══ Data ══
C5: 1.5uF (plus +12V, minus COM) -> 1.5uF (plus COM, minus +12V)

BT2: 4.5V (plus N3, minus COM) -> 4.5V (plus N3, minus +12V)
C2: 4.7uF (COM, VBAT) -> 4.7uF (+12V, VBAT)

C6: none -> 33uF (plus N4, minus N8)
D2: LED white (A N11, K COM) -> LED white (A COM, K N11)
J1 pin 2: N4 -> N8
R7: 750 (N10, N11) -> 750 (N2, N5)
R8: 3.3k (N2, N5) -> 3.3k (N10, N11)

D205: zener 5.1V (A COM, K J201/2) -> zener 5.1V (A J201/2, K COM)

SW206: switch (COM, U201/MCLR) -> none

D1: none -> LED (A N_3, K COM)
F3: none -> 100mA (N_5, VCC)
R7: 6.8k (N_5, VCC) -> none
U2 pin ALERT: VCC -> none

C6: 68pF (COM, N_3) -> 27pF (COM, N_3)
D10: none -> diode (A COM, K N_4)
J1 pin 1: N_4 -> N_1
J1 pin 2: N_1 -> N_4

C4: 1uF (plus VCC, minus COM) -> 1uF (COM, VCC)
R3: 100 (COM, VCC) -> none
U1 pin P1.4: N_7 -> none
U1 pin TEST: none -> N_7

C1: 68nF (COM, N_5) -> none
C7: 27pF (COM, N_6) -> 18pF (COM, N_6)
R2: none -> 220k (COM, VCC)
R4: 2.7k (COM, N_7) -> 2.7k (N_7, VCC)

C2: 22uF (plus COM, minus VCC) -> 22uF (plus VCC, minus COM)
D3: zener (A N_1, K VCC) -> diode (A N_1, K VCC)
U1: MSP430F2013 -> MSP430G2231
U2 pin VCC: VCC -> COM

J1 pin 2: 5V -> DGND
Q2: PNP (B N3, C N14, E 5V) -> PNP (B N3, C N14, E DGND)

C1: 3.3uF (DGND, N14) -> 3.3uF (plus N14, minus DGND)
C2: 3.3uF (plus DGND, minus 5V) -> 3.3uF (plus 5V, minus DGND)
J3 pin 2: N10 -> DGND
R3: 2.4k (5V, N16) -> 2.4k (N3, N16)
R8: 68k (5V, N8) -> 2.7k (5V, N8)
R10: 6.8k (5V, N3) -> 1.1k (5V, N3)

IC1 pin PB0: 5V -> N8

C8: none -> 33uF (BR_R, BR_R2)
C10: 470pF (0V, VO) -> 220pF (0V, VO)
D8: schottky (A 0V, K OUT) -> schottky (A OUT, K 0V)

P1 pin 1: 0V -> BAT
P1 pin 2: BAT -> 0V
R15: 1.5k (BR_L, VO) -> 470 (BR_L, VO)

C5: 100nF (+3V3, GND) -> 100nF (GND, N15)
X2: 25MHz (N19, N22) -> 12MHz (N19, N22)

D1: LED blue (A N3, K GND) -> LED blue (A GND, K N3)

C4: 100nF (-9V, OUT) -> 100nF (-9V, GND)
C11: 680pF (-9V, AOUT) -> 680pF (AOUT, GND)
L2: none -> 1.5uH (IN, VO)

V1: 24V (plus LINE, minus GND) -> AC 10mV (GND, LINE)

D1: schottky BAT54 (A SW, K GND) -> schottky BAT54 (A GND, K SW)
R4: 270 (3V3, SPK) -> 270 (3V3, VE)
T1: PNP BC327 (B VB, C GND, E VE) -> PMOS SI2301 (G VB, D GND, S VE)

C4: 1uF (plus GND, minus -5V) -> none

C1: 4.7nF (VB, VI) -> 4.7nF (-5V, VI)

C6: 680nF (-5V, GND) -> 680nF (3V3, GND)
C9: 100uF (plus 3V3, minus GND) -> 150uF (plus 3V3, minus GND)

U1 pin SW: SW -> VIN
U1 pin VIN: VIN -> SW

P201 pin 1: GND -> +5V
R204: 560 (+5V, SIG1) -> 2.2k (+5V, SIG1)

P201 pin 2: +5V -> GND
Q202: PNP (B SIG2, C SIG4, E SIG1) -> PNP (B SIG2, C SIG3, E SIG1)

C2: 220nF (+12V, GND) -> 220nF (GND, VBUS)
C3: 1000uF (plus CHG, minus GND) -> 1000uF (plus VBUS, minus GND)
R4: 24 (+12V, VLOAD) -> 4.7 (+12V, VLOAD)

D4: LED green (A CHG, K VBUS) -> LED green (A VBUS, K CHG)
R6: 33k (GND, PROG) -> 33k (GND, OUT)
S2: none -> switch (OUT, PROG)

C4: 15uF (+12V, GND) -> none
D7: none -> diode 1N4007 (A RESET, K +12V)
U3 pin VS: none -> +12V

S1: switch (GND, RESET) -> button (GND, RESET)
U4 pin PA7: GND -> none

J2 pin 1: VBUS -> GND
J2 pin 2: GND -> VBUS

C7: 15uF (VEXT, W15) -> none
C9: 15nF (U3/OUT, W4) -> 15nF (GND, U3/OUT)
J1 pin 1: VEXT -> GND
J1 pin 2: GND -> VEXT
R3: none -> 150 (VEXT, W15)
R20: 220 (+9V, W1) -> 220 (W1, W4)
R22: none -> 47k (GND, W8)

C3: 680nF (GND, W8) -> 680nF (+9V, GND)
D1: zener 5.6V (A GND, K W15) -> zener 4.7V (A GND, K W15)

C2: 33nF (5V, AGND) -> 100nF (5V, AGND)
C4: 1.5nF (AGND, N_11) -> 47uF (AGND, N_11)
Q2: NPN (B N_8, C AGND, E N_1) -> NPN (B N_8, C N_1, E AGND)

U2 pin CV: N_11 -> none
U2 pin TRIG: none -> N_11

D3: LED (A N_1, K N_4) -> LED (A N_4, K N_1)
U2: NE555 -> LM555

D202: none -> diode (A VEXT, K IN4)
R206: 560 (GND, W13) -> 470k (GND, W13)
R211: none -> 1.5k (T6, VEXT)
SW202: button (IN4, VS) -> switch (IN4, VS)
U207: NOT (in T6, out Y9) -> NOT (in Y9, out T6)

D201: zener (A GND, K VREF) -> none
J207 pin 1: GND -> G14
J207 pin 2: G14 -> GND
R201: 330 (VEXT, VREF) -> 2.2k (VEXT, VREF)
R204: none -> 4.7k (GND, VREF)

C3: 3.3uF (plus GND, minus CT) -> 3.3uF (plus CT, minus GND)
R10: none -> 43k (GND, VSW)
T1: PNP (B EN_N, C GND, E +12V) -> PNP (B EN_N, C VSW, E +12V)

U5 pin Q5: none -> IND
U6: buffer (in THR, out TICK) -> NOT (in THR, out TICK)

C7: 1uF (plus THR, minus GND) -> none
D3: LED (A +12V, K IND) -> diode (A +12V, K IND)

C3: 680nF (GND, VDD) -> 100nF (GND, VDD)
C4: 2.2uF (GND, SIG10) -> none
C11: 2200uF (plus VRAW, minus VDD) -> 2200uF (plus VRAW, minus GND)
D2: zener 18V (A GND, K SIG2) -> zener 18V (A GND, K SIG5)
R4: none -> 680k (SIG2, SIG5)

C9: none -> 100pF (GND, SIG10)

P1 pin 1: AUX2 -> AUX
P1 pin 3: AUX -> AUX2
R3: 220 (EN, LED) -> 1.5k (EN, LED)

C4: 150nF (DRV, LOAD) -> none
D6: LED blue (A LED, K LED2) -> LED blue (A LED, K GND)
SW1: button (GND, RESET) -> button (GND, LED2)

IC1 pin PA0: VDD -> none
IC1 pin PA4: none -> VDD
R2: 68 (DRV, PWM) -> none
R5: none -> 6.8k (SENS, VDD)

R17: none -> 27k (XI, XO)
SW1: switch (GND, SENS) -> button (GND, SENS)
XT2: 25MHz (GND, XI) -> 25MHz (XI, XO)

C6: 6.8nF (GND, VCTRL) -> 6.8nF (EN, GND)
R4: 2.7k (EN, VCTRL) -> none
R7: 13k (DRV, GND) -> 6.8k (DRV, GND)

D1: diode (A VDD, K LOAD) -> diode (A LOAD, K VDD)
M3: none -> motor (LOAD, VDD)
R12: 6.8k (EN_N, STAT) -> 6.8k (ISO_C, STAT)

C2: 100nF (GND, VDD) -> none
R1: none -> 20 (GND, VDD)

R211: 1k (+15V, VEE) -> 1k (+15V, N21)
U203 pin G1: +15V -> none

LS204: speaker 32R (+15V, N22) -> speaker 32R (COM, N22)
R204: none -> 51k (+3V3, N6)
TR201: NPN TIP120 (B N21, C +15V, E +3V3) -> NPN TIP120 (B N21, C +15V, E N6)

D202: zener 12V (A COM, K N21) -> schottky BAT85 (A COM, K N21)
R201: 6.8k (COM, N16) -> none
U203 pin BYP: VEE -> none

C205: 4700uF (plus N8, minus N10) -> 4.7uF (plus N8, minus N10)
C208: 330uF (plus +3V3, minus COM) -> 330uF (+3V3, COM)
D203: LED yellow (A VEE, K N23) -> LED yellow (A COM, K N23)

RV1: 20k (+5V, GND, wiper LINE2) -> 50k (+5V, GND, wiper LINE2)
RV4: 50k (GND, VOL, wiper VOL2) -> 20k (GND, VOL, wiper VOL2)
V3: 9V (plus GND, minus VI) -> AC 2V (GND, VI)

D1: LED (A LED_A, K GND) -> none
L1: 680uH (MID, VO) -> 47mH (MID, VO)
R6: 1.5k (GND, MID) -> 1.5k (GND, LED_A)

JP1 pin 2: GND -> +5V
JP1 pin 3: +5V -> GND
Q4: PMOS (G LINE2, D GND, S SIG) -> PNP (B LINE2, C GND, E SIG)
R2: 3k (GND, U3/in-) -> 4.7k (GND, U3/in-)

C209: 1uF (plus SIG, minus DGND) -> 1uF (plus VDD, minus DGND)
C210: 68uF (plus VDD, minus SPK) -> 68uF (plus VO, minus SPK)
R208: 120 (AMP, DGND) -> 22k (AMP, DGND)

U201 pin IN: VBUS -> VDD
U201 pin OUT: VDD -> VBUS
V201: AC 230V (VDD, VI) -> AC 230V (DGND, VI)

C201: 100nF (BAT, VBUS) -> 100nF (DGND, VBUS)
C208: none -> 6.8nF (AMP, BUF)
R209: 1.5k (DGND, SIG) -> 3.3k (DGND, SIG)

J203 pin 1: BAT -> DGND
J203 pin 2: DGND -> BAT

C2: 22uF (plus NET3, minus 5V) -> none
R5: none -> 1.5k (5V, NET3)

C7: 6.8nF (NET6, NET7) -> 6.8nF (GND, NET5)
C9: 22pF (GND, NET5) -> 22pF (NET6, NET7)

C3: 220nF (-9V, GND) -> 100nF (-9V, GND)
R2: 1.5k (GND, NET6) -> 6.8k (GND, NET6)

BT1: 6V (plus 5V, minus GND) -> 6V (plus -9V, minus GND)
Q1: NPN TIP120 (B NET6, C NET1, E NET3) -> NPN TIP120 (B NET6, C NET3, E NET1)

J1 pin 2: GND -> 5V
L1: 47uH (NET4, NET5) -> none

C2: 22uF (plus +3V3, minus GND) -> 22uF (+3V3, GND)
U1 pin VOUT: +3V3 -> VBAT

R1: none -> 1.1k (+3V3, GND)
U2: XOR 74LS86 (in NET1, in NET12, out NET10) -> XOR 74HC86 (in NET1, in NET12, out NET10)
═══
** What is needed **
Looking at the records above, work out how many lines contain "blue". Give the number only.

** Answer to this exercise **
2